* WHAT NEEDS TO BE DONE: Can you pull out of the material, word for word, everything from the line containing "The images are" down to the line containing "Locate an element on the screen. vacant", with both of those lines included?

* MATERIAL PROVIDED:
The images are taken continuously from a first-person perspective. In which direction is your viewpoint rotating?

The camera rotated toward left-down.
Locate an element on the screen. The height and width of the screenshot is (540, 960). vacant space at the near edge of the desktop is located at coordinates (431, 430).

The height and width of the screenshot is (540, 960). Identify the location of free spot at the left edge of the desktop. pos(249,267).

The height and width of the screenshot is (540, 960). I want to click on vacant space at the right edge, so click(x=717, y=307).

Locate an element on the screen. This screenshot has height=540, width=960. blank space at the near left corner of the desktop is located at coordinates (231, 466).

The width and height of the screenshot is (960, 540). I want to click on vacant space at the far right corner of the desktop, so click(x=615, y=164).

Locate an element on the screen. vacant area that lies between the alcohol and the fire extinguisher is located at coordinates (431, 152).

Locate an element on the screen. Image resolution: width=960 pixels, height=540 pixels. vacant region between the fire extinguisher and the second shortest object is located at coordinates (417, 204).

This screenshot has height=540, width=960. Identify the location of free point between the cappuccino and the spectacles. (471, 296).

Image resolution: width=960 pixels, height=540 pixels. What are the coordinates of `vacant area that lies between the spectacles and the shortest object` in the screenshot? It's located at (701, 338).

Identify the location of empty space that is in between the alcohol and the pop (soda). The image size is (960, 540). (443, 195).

...

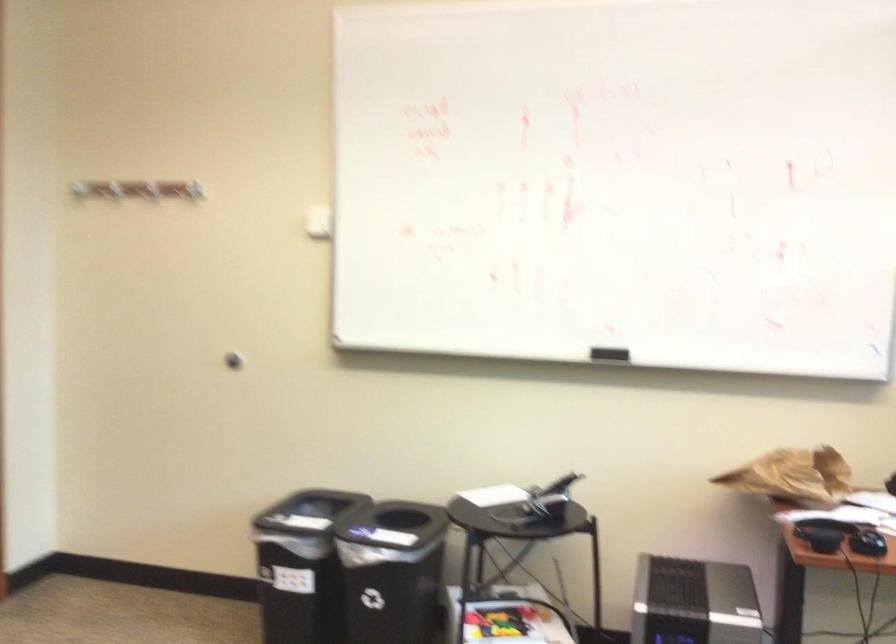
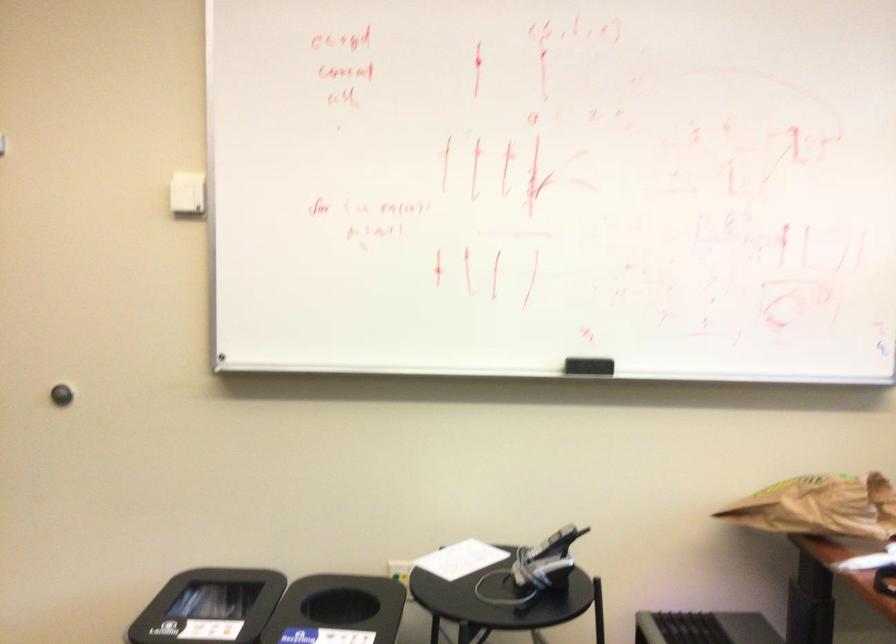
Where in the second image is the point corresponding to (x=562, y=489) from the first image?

* COMPLETED TASK:
The images are taken continuously from a first-person perspective. In which direction is your viewpoint rotating?

The camera rotated toward left-down.
Locate an element on the screen. The height and width of the screenshot is (540, 960). vacant space at the near edge of the desktop is located at coordinates (431, 430).

The height and width of the screenshot is (540, 960). Identify the location of free spot at the left edge of the desktop. pos(249,267).

The height and width of the screenshot is (540, 960). I want to click on vacant space at the right edge, so click(x=717, y=307).

Locate an element on the screen. This screenshot has height=540, width=960. blank space at the near left corner of the desktop is located at coordinates (231, 466).

The width and height of the screenshot is (960, 540). I want to click on vacant space at the far right corner of the desktop, so click(x=615, y=164).

Locate an element on the screen. vacant area that lies between the alcohol and the fire extinguisher is located at coordinates (431, 152).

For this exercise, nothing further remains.